**Excerpted records**
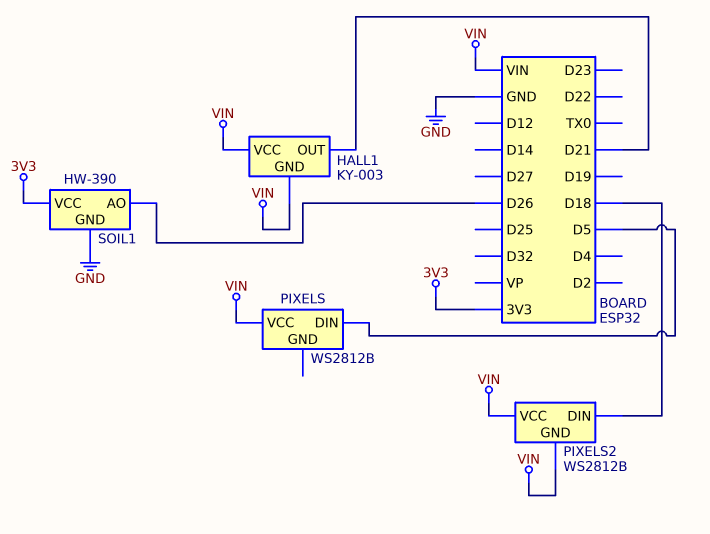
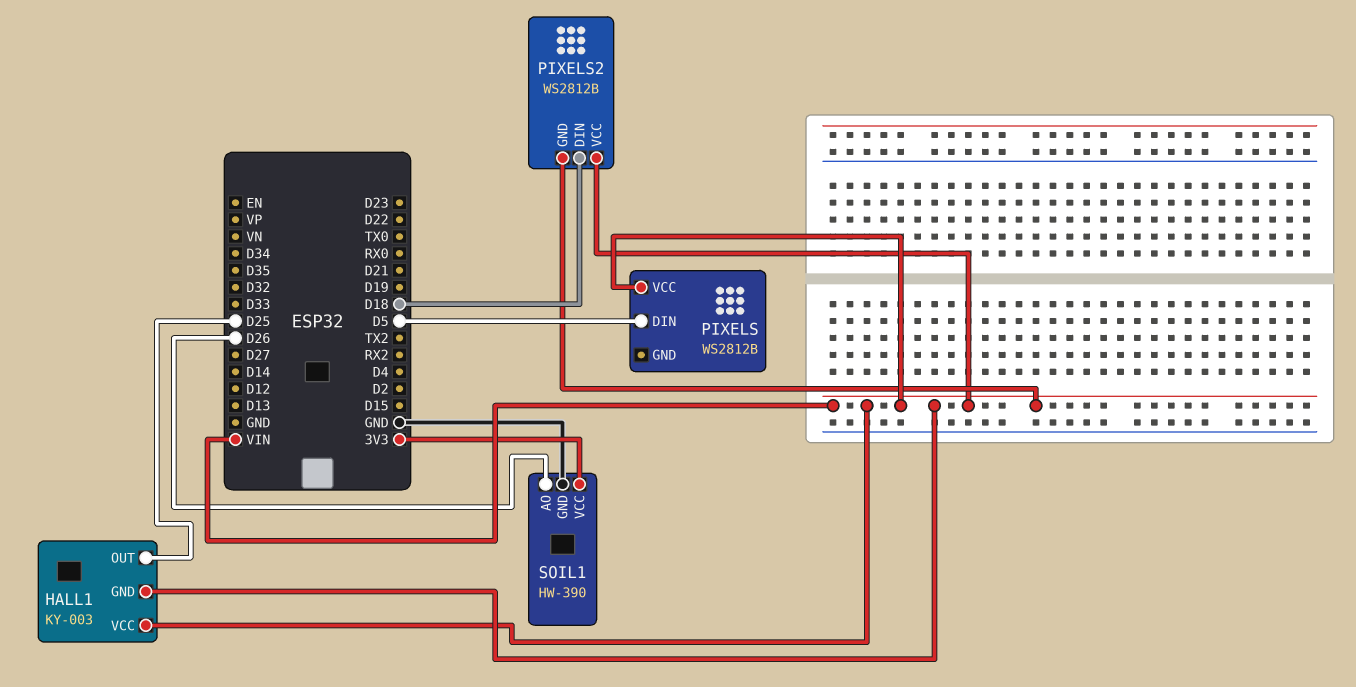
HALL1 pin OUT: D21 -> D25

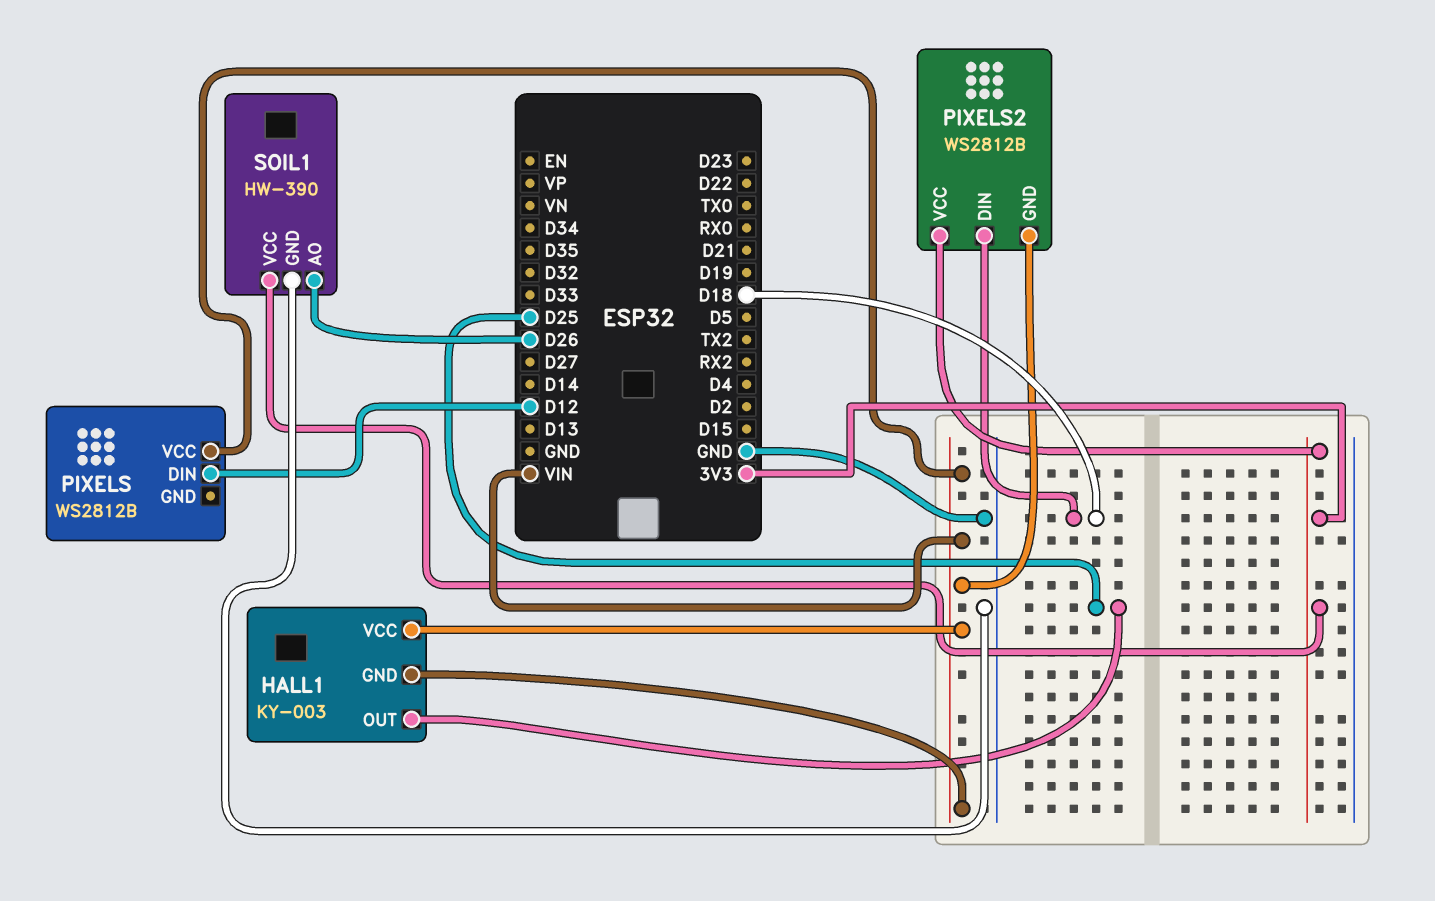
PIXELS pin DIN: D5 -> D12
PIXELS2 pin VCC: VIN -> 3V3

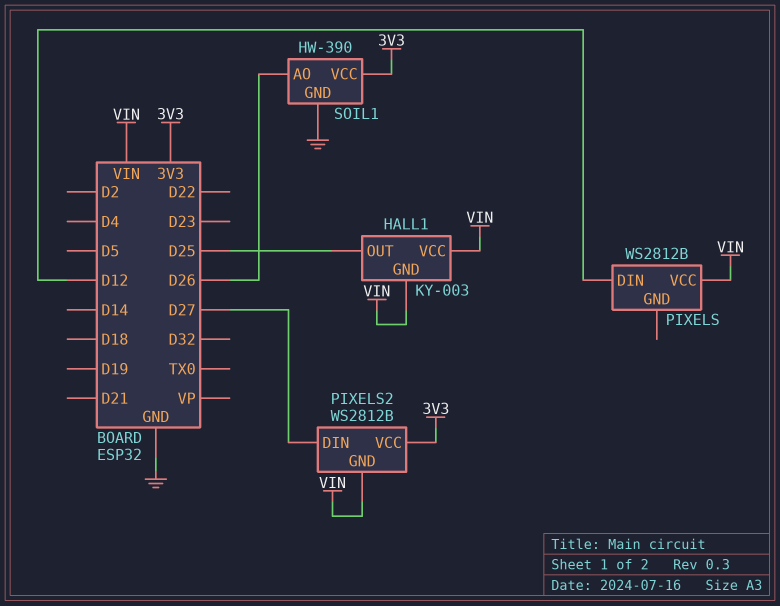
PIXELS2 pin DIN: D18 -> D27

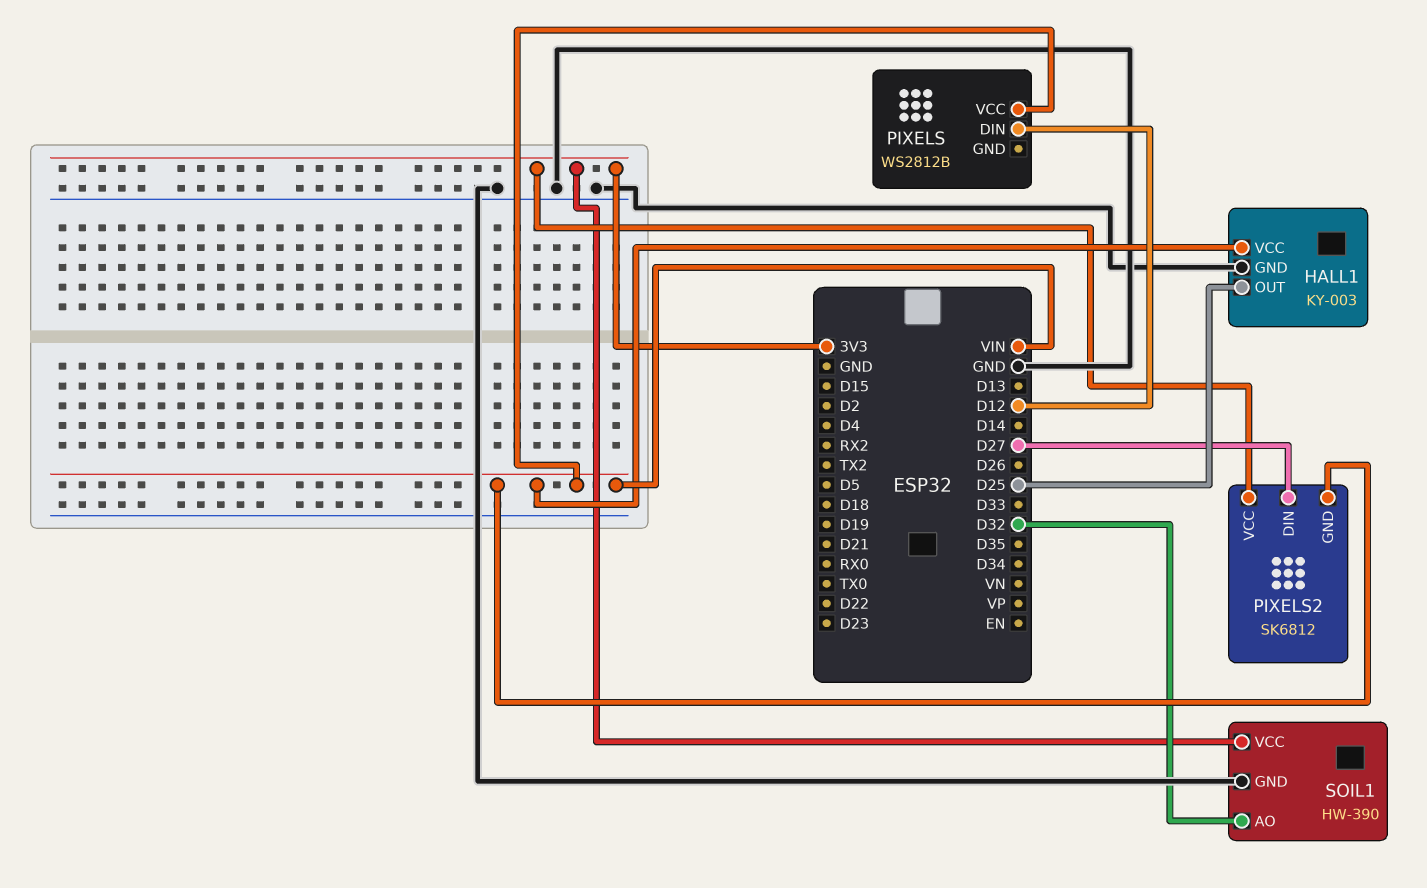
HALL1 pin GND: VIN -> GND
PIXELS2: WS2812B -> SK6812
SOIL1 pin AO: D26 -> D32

**Exercise prompt**
What is needed is an exact repeat of the records, with every picture left out.

**Expected output**
HALL1 pin OUT: D21 -> D25

PIXELS pin DIN: D5 -> D12
PIXELS2 pin VCC: VIN -> 3V3

PIXELS2 pin DIN: D18 -> D27

HALL1 pin GND: VIN -> GND
PIXELS2: WS2812B -> SK6812
SOIL1 pin AO: D26 -> D32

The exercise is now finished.